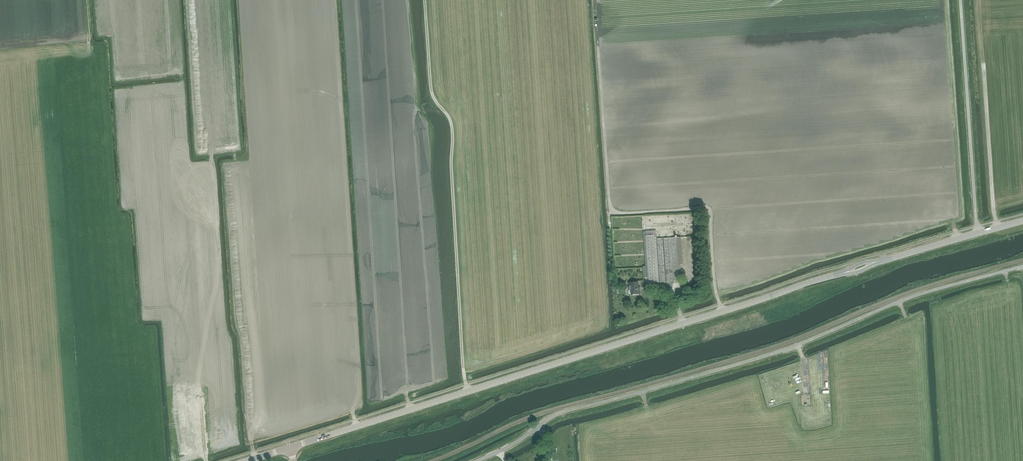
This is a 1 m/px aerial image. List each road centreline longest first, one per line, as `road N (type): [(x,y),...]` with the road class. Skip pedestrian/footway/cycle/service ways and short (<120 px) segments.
road 1 (unclassified): [(477,460),(561,412),(756,359),(900,301),(1022,266)]
road 2 (tertiary): [(290,447),(841,274)]
road 3 (track): [(722,312),(709,210),(611,210),(595,0)]
road 4 (track): [(467,391),(451,122),(430,90),(424,0)]
road 5 (tertiary): [(880,261),(1022,221)]

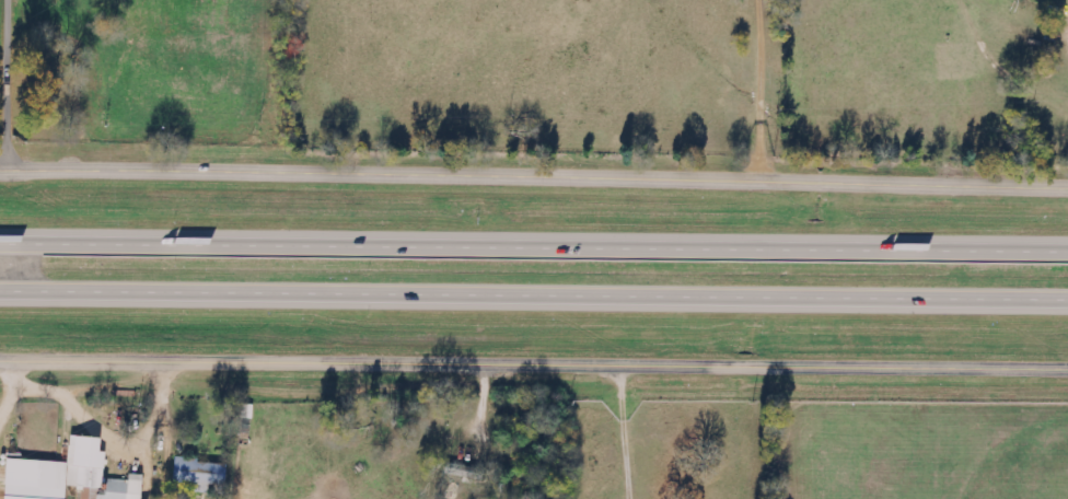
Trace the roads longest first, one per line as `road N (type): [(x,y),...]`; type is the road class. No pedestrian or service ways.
road 1 (tertiary): [(1067,187),(0,170)]
road 2 (motorway): [(0,289),(1067,302)]
road 3 (motorway): [(1067,250),(0,237)]
road 4 (tertiary): [(1067,370),(0,361)]

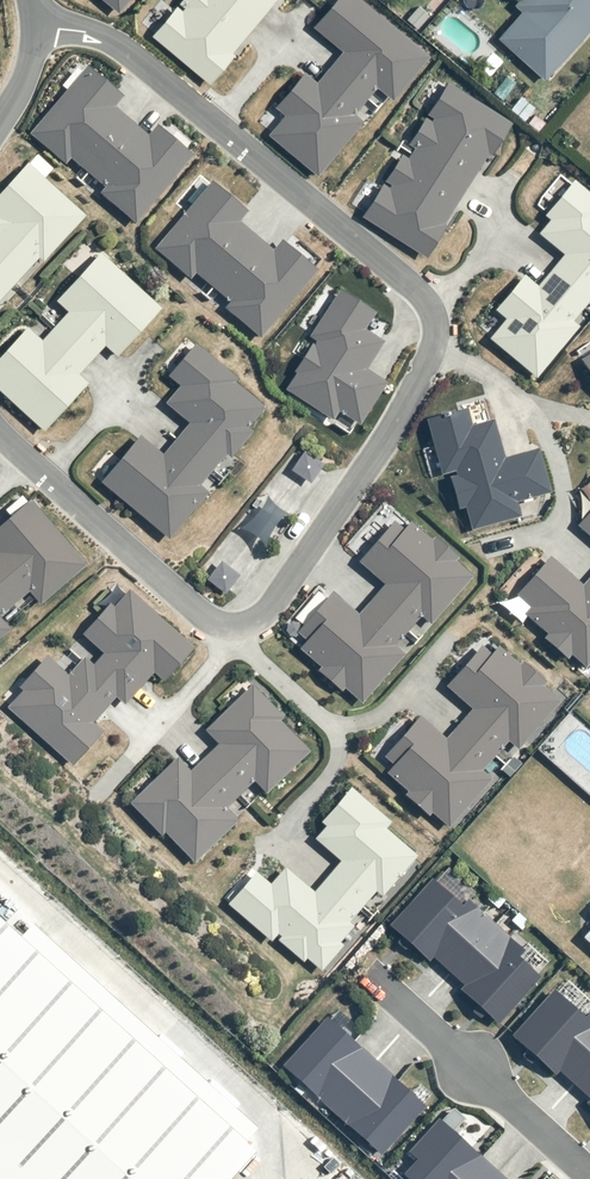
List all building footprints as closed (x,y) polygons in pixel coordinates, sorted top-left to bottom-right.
[(118,14),(130,0),(101,0),(118,14)] [(150,38),(208,86),(280,0),(191,0),(181,12),(176,7),(150,38)] [(317,178),(363,123),(354,115),(375,90),(391,104),(429,58),(360,0),(335,0),(313,27),(344,52),(316,86),(303,75),(274,109),(284,117),(267,137),(317,178)] [(498,42),(544,84),(589,32),(589,0),(537,0),(498,42)] [(123,98),(86,67),(28,136),(64,166),(70,160),(102,188),(97,194),(134,225),(191,158),(157,129),(149,138),(114,109),(123,98)] [(381,185),(359,219),(424,260),(511,124),(447,84),(427,115),(432,118),(387,189),(381,185)] [(86,219),(27,165),(0,194),(0,226),(0,227),(0,312),(86,219)] [(249,213),(211,182),(155,249),(190,278),(194,274),(227,302),(222,309),(261,341),(318,272),(280,240),(273,249),(241,223),(249,213)] [(536,381),(578,329),(571,323),(589,299),(589,197),(572,183),(543,220),(547,223),(535,237),(561,257),(537,286),(523,275),(492,313),(502,321),(487,341),(536,381)] [(100,255),(57,306),(67,315),(41,342),(27,332),(0,361),(0,394),(44,434),(88,386),(80,378),(104,350),(116,360),(162,312),(100,255)] [(297,377),(287,392),(332,421),(338,412),(358,425),(384,384),(366,372),(384,345),(364,332),(377,314),(338,289),(306,339),(313,344),(293,374),(297,377)] [(139,438),(100,485),(170,543),(207,496),(199,490),(266,410),(192,349),(168,379),(180,389),(166,406),(190,426),(163,458),(139,438)] [(580,362),(589,376),(589,355),(580,362)] [(466,411),(424,421),(440,478),(447,476),(457,512),(465,510),(470,533),(520,518),(515,505),(551,494),(539,449),(505,459),(493,422),(471,428),(466,411)] [(30,500),(0,525),(0,642),(12,631),(1,617),(30,594),(41,606),(87,566),(30,500)] [(578,528),(589,539),(589,514),(578,528)] [(306,643),(299,650),(361,708),(405,657),(395,649),(420,620),(429,628),(473,578),(412,524),(403,533),(396,524),(358,566),(384,588),(358,616),(334,594),(296,636),(306,643)] [(525,617),(587,673),(589,669),(589,579),(582,589),(550,562),(518,598),(531,609),(525,617)] [(52,662),(8,709),(70,766),(103,732),(94,724),(114,698),(125,706),(153,675),(164,682),(193,649),(125,588),(82,636),(102,653),(92,665),(83,658),(69,674),(52,662)] [(394,766),(387,774),(448,829),(489,780),(482,773),(508,743),(519,752),(560,704),(498,649),(492,656),(483,648),(446,692),(472,712),(446,742),(419,720),(385,757),(394,766)] [(265,796),(310,751),(247,690),(205,731),(218,744),(189,771),(177,760),(132,800),(195,864),(238,821),(226,810),(251,783),(265,796)] [(392,824),(351,787),(321,823),(326,827),(314,842),(338,861),(312,893),(284,868),(270,885),(254,873),(227,905),(273,944),(278,936),(321,972),(358,930),(350,924),(376,895),(380,899),(416,856),(385,830),(392,824)] [(433,881),(389,927),(498,1026),(542,978),(518,959),(523,951),(467,900),(462,906),(433,881)] [(0,908),(0,1178),(210,1178),(249,1138),(0,908)] [(581,938),(589,946),(589,929),(581,938)] [(511,1035),(589,1108),(589,1014),(589,1013),(584,1018),(553,990),(511,1035)] [(423,1106),(325,1018),(281,1067),(378,1155),(423,1106)] [(400,1175),(404,1178),(503,1178),(437,1119),(408,1152),(415,1159),(400,1175)]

# About this exercise
Determine how many lines of the listing above include the word "motorway", then write only that number.

# Answer below
2